*Prompt:*
If a line in the records below contains the word "lightbulb", return that line.

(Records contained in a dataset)
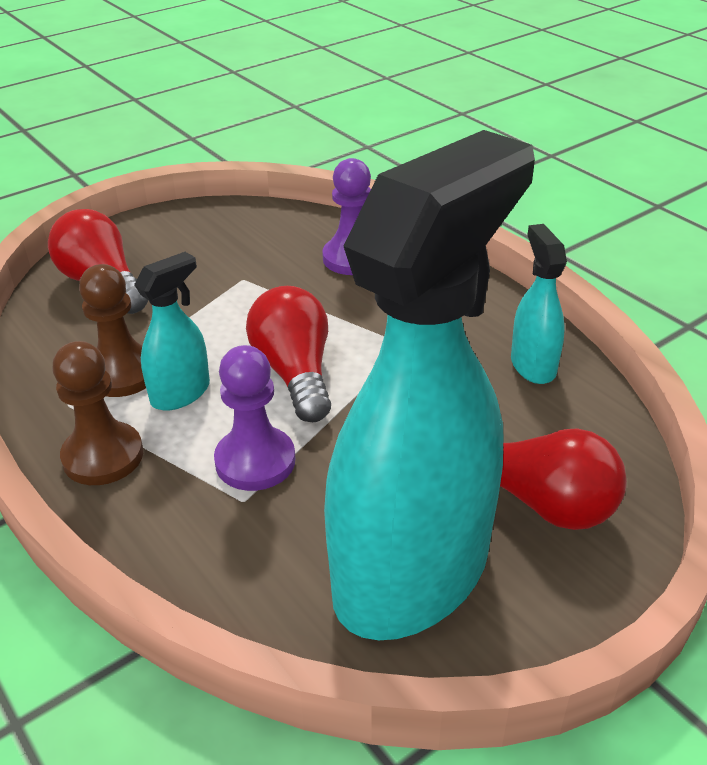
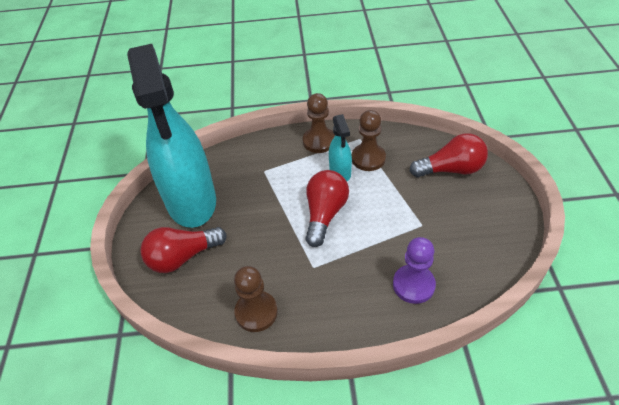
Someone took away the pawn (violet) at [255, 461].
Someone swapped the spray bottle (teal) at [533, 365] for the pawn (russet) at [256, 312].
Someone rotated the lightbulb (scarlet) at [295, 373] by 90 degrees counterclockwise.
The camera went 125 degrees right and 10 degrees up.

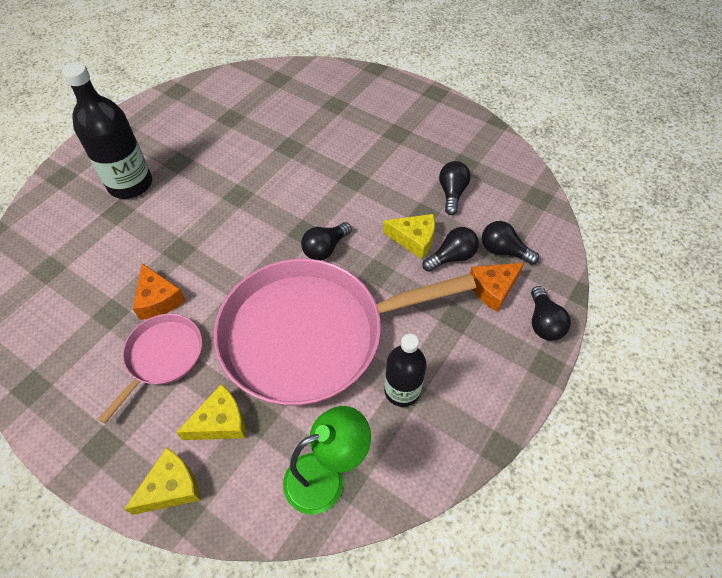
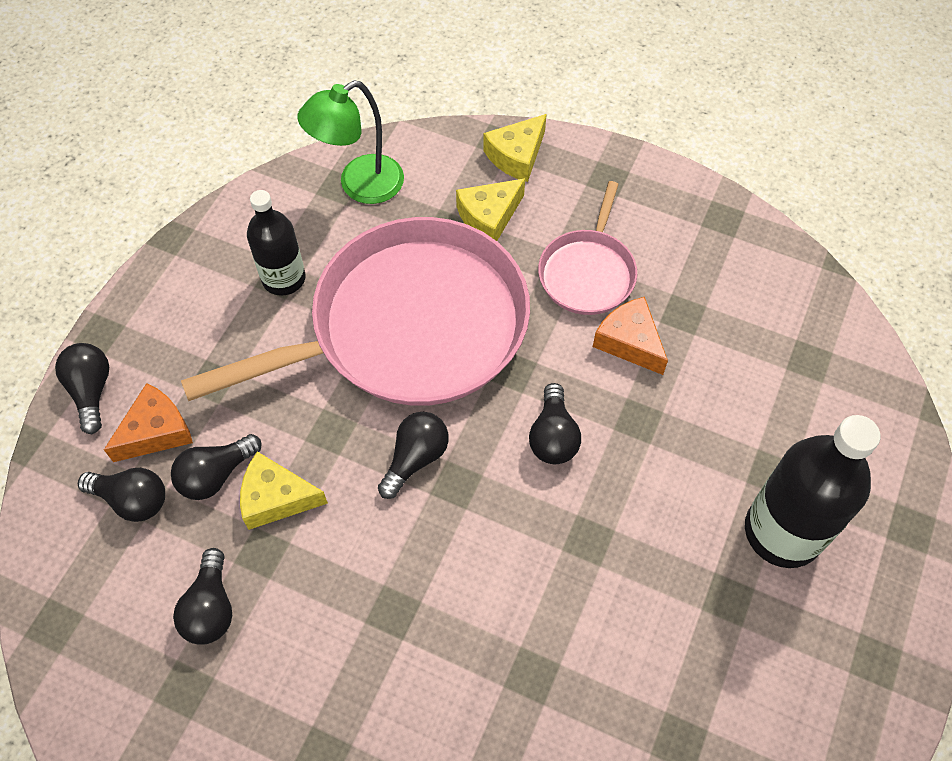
Someone put down the lightbulb (jet-black) at [553, 436].
The camera went 170 degrees right and 5 degrees up.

*Written response:*
Someone rotated the lightbulb (scarlet) at [295, 373] by 90 degrees counterclockwise.
Someone put down the lightbulb (jet-black) at [553, 436].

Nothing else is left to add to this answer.